DIRECTIONS: Copy out, from the entries below, each line that holds the string "vase".

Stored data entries
++++++++++

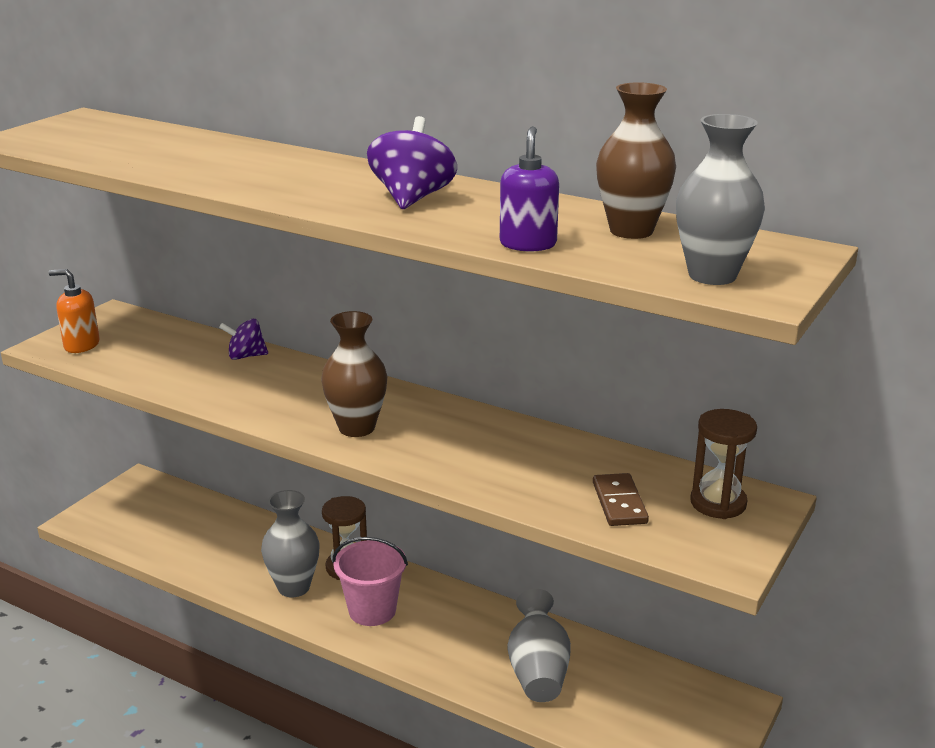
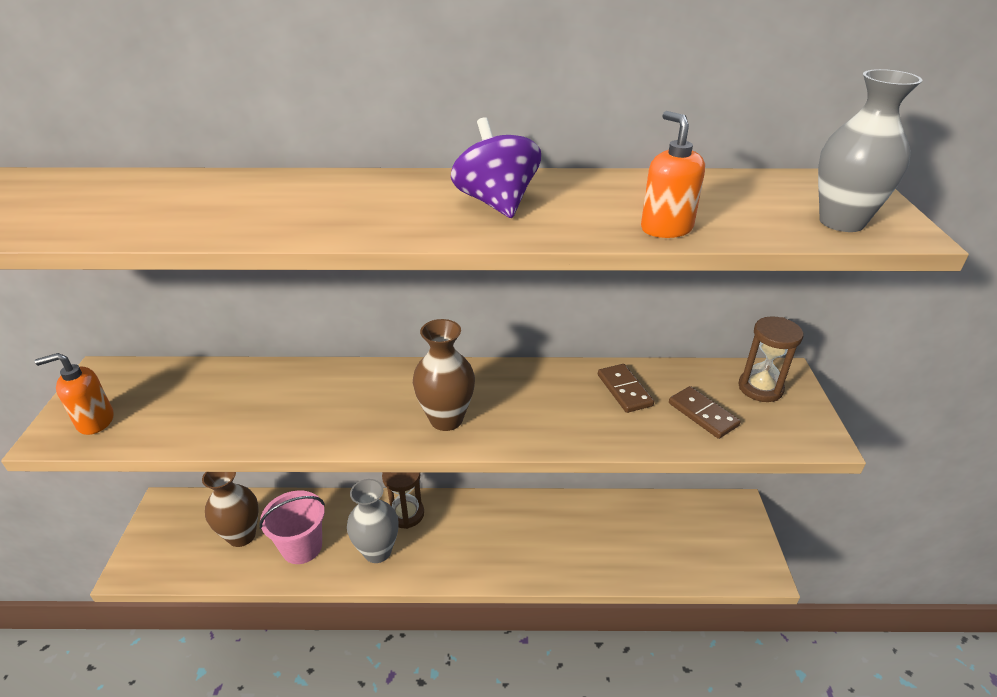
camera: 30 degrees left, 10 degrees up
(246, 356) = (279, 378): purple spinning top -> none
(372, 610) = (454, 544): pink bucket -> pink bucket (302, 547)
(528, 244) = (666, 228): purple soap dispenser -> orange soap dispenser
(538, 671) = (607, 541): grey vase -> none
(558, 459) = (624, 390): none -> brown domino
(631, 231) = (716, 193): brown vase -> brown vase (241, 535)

++++++++++

SOLUTION FOR THIS PROBLEM:
(538, 671) = (607, 541): grey vase -> none
(631, 231) = (716, 193): brown vase -> brown vase (241, 535)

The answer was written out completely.